### ABOUT THIS EXERCISE
Find the line containing "(619, 618) = (331, 306): yellow" in the data below and repeat it, along with all later lines, exactly through the last one.

=== INPUT DATA ===

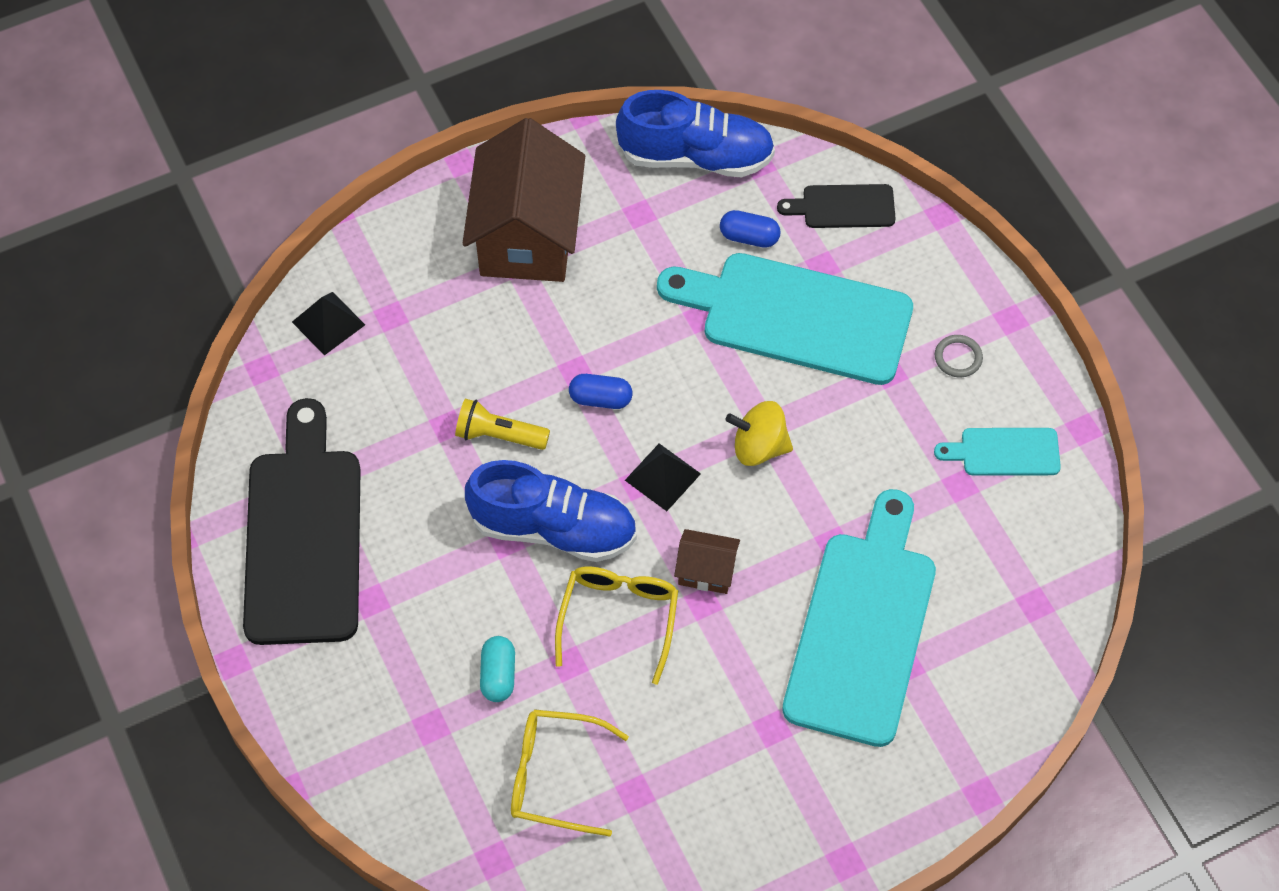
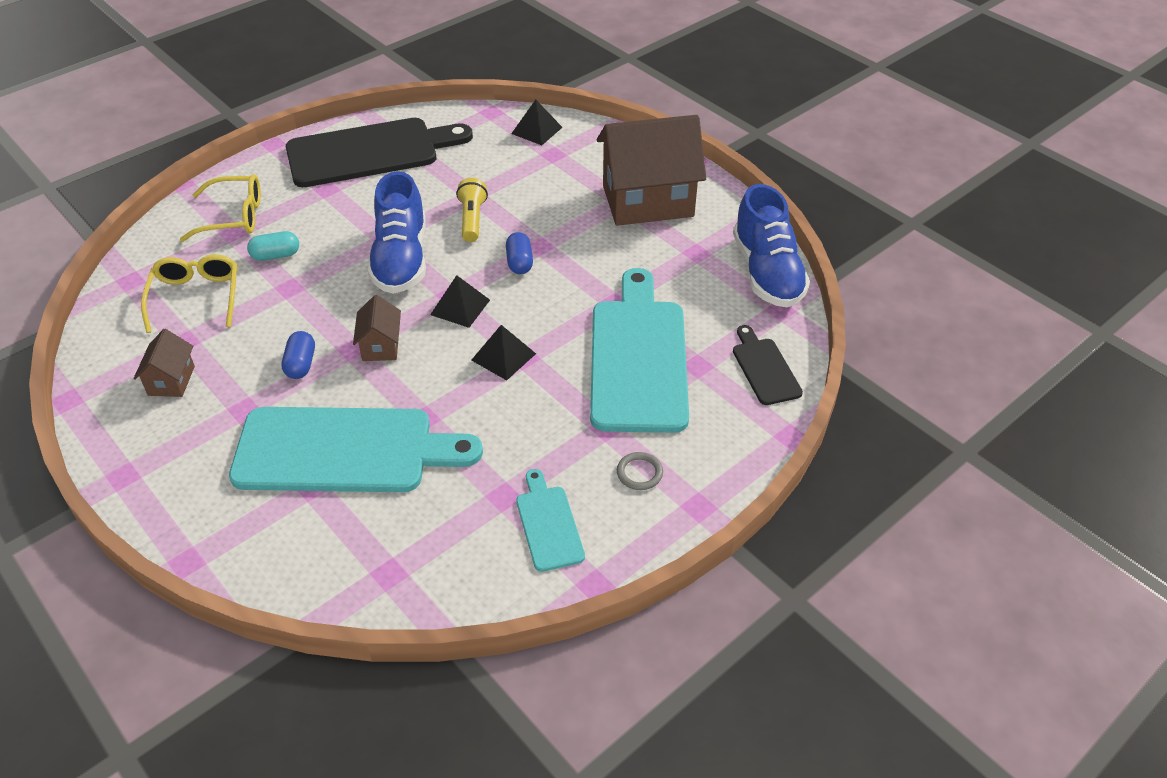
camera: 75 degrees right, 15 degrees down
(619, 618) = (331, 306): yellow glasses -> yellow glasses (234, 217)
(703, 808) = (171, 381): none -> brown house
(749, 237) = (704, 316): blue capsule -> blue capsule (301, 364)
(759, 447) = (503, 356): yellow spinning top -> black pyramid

===

### RESULT OF THE EXERCISE
(619, 618) = (331, 306): yellow glasses -> yellow glasses (234, 217)
(703, 808) = (171, 381): none -> brown house
(749, 237) = (704, 316): blue capsule -> blue capsule (301, 364)
(759, 447) = (503, 356): yellow spinning top -> black pyramid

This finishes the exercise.